====== Information supplied

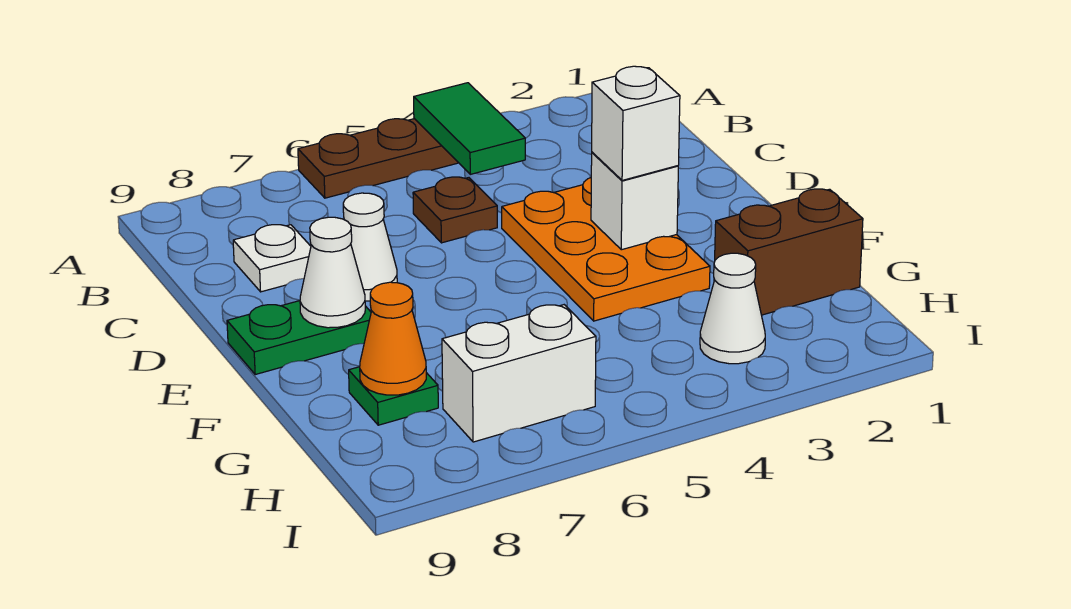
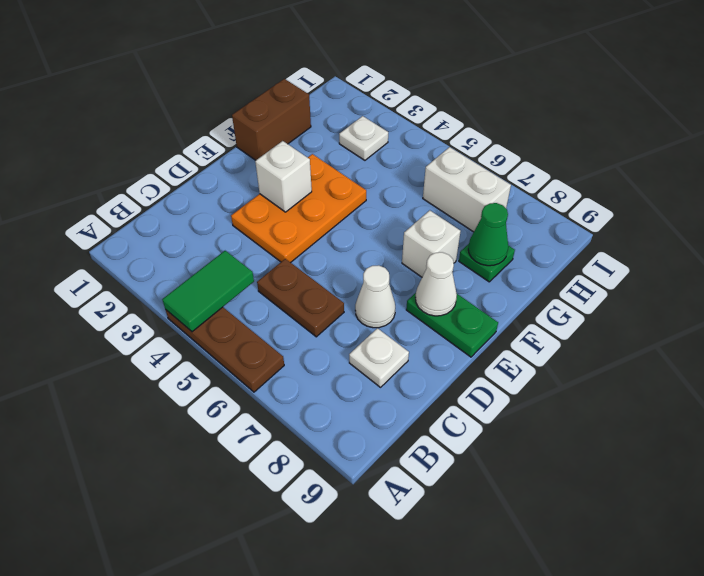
brown plate C5 level 1 -> brown plate C5:C6 level 1
white brick E3 level 3 -> white brick F7 level 1
brown brick G1:G2 level 1 -> brown brick F1:G1 level 1
orange cone G8 level 2 -> green cone G8 level 2
white cone H3 level 1 -> white plate H3 level 1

============

### What you are asked to do
Search the records line by line for the word "plate" and copy every line where it appears.

### Written solution
brown plate C5 level 1 -> brown plate C5:C6 level 1
white cone H3 level 1 -> white plate H3 level 1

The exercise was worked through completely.